_Problem to solve_. Please set down every line of the records below exactly, without the pictures.

*** Opening of Task input ***

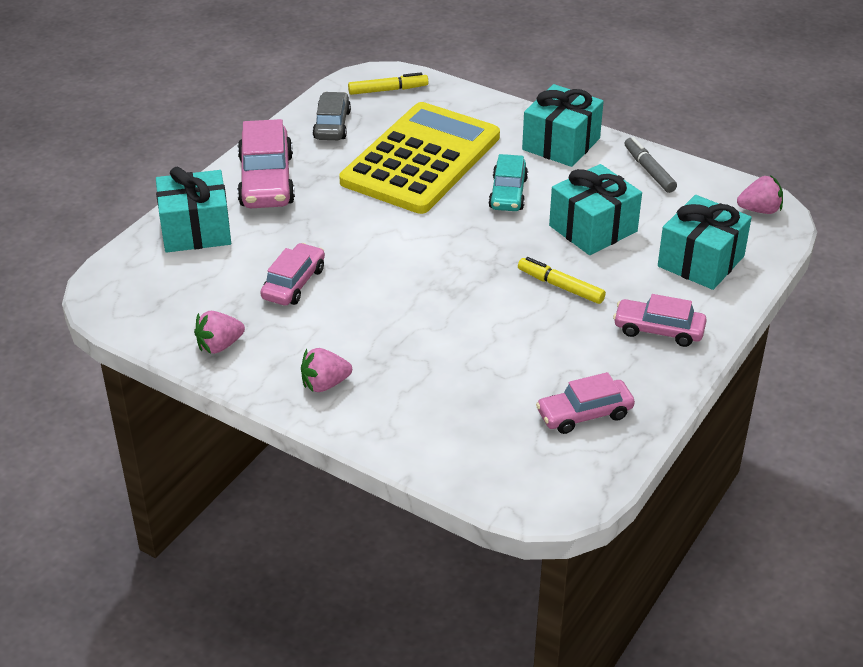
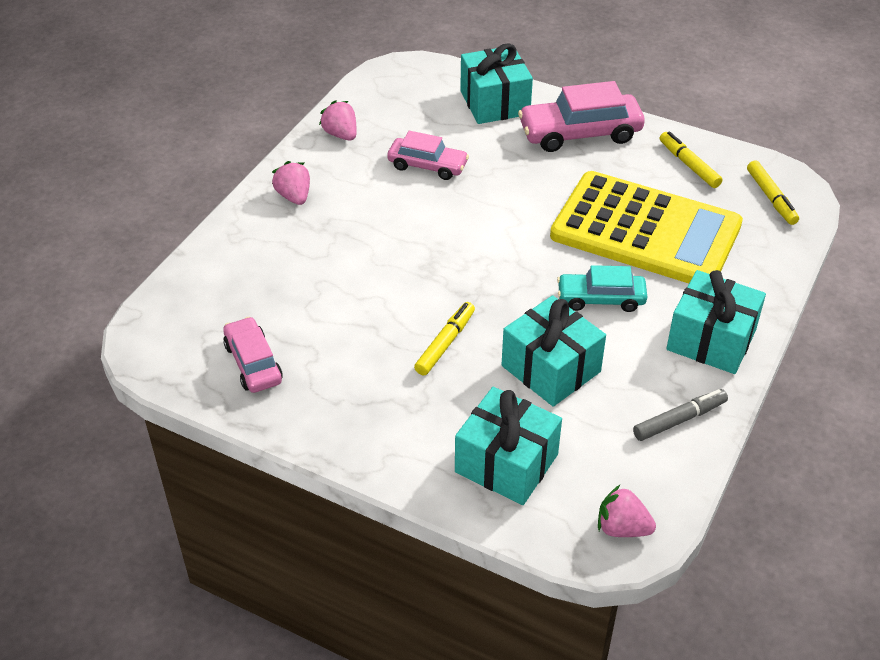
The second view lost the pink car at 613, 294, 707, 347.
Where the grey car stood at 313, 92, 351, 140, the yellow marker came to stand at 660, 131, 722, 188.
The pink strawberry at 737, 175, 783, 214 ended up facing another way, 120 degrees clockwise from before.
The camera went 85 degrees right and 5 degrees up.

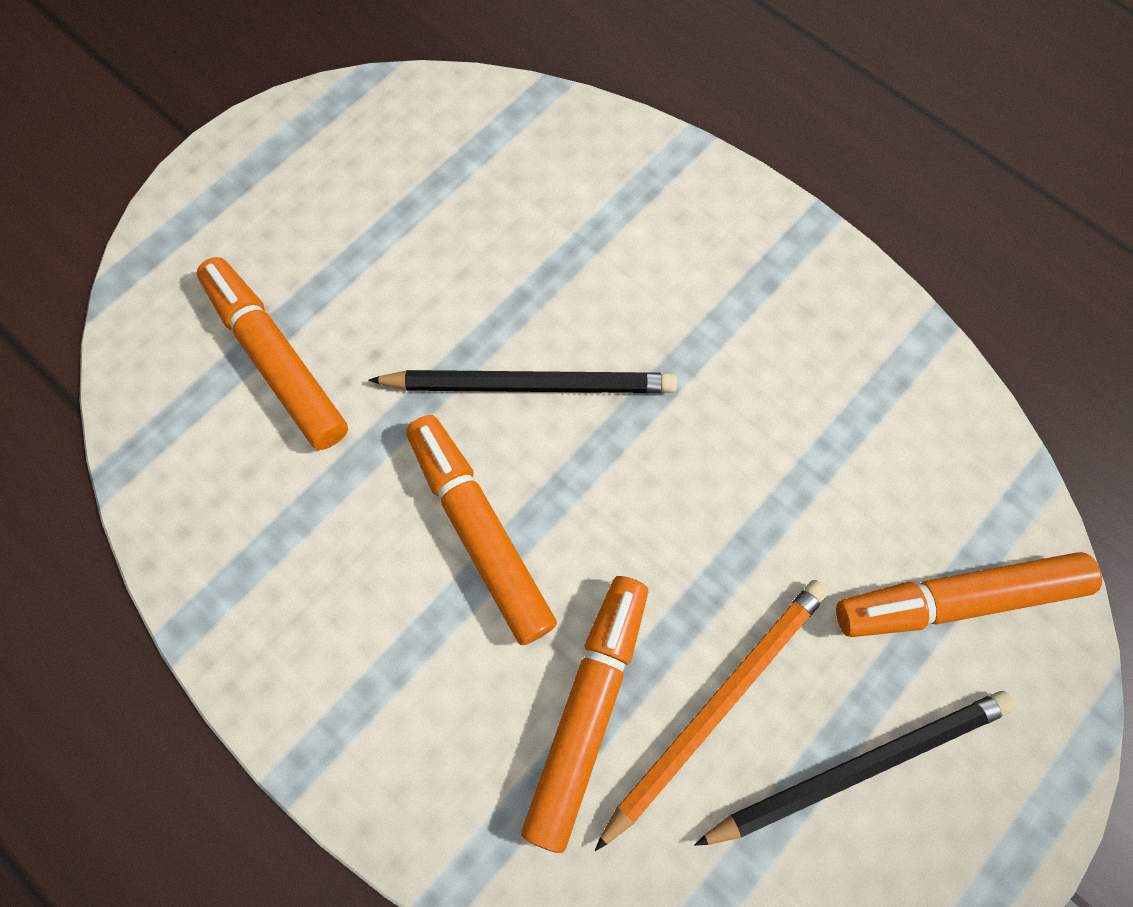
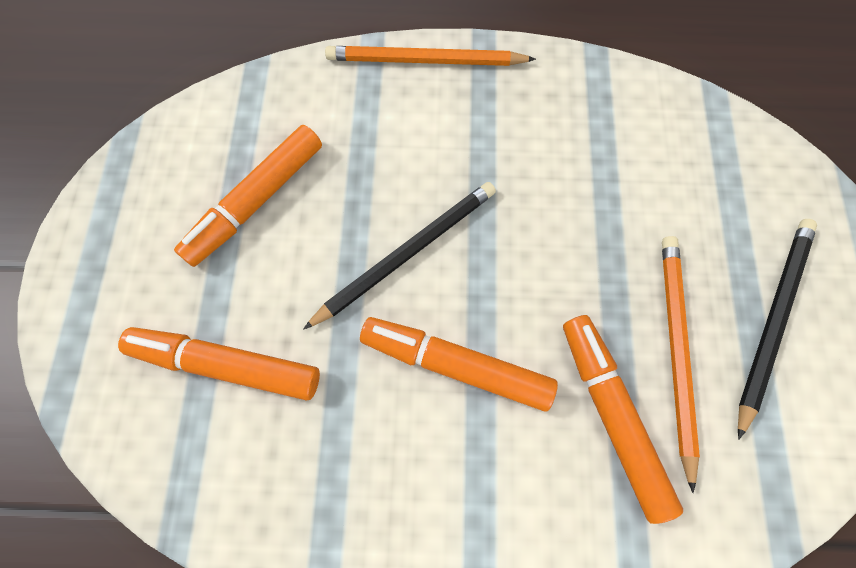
The second view gained the orange pencil at 325, 46, 536, 66.
The orange marker ended up elsewhere, having gone from 836, 552, 1102, 637 to 174, 125, 322, 267.
The camera went 40 degrees left and 0 degrees up.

*** Close of Task input ***

_Reply_.
The second view lost the pink car at 613, 294, 707, 347.
Where the grey car stood at 313, 92, 351, 140, the yellow marker came to stand at 660, 131, 722, 188.
The pink strawberry at 737, 175, 783, 214 ended up facing another way, 120 degrees clockwise from before.
The camera went 85 degrees right and 5 degrees up.

The second view gained the orange pencil at 325, 46, 536, 66.
The orange marker ended up elsewhere, having gone from 836, 552, 1102, 637 to 174, 125, 322, 267.
The camera went 40 degrees left and 0 degrees up.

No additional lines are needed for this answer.